- **EXERCISE**
In the entries that follow, the first line to write out is the one containing "(232, 408) = (418, 301): none -> grey wallet", and the last is the one containing "(591, 198) = (782, 190): black". Reproduce that stretch exactly, with nothing before or after it.

(Beginning of RECORDS TO PROCESS)

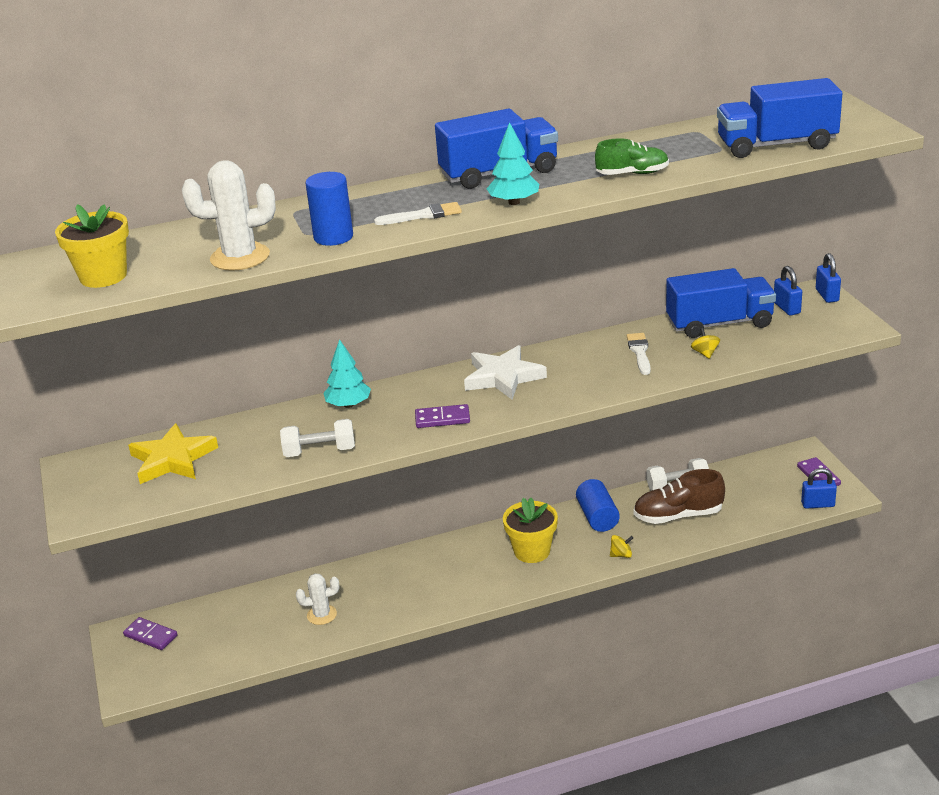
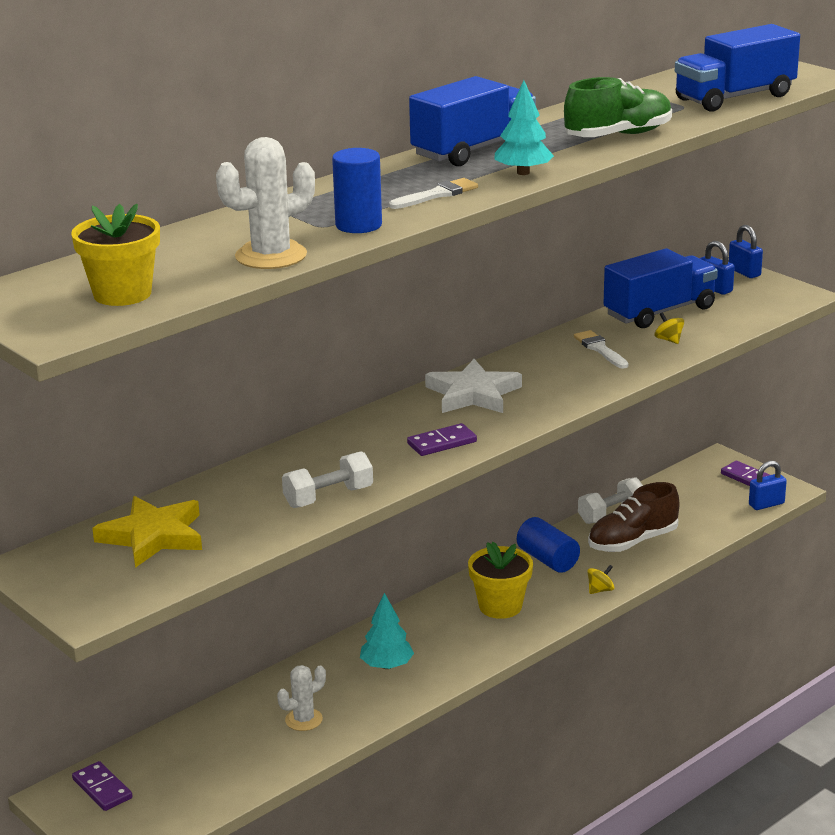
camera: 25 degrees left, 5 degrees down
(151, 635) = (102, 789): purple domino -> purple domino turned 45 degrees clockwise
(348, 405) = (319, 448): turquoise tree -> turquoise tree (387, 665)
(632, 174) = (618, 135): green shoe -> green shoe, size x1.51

(End of RECORDS TO PROCESS)
(Beginning of RECORDS TO PROCESS)

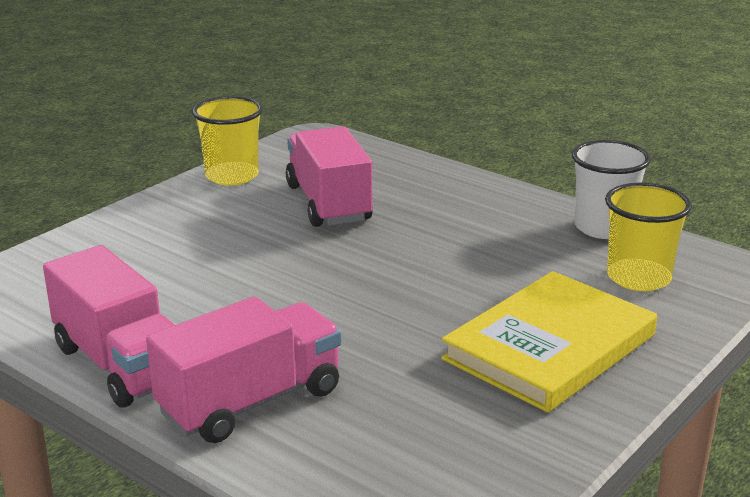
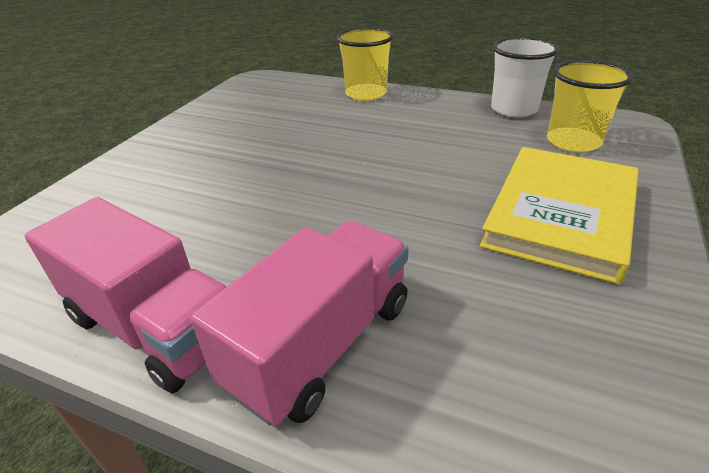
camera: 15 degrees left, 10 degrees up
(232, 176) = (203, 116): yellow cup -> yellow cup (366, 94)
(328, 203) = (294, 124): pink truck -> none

(End of RECORDS TO PROCESS)
(Beginning of RECORDS TO PROCESS)

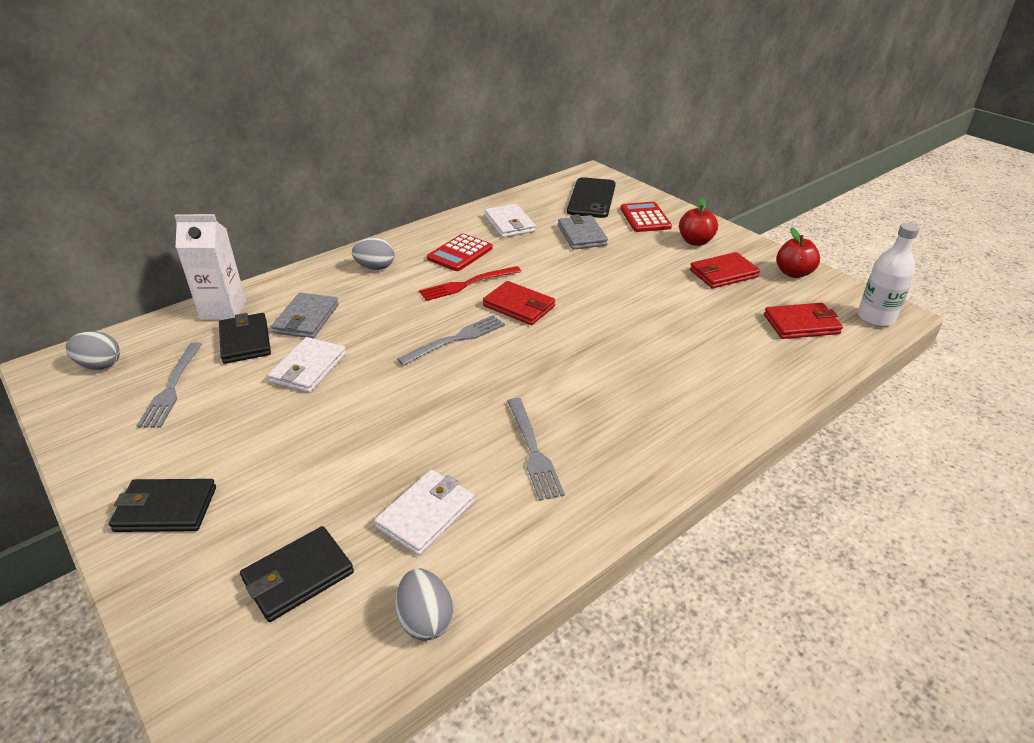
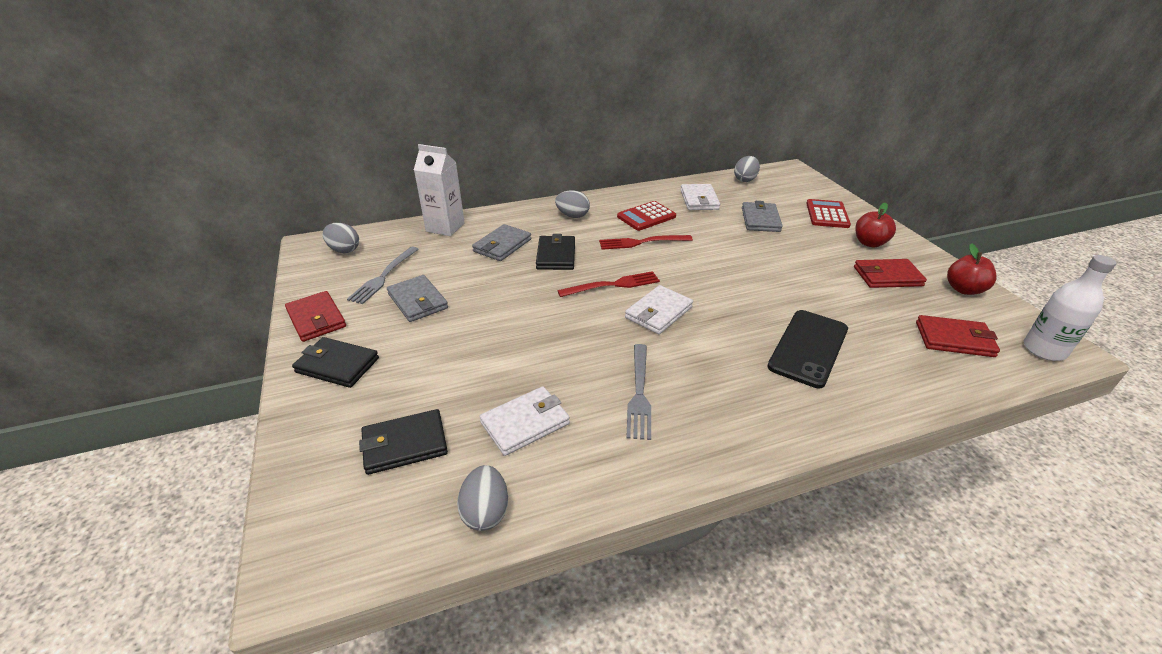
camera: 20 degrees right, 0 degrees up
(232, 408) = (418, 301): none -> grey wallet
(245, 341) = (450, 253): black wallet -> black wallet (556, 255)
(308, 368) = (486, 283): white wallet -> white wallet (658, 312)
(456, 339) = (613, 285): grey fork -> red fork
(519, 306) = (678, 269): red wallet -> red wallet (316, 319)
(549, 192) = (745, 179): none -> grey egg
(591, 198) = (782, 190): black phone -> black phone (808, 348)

(End of RECORDS TO PROCESS)

- **ANSWER SECTION**
(232, 408) = (418, 301): none -> grey wallet
(245, 341) = (450, 253): black wallet -> black wallet (556, 255)
(308, 368) = (486, 283): white wallet -> white wallet (658, 312)
(456, 339) = (613, 285): grey fork -> red fork
(519, 306) = (678, 269): red wallet -> red wallet (316, 319)
(549, 192) = (745, 179): none -> grey egg
(591, 198) = (782, 190): black phone -> black phone (808, 348)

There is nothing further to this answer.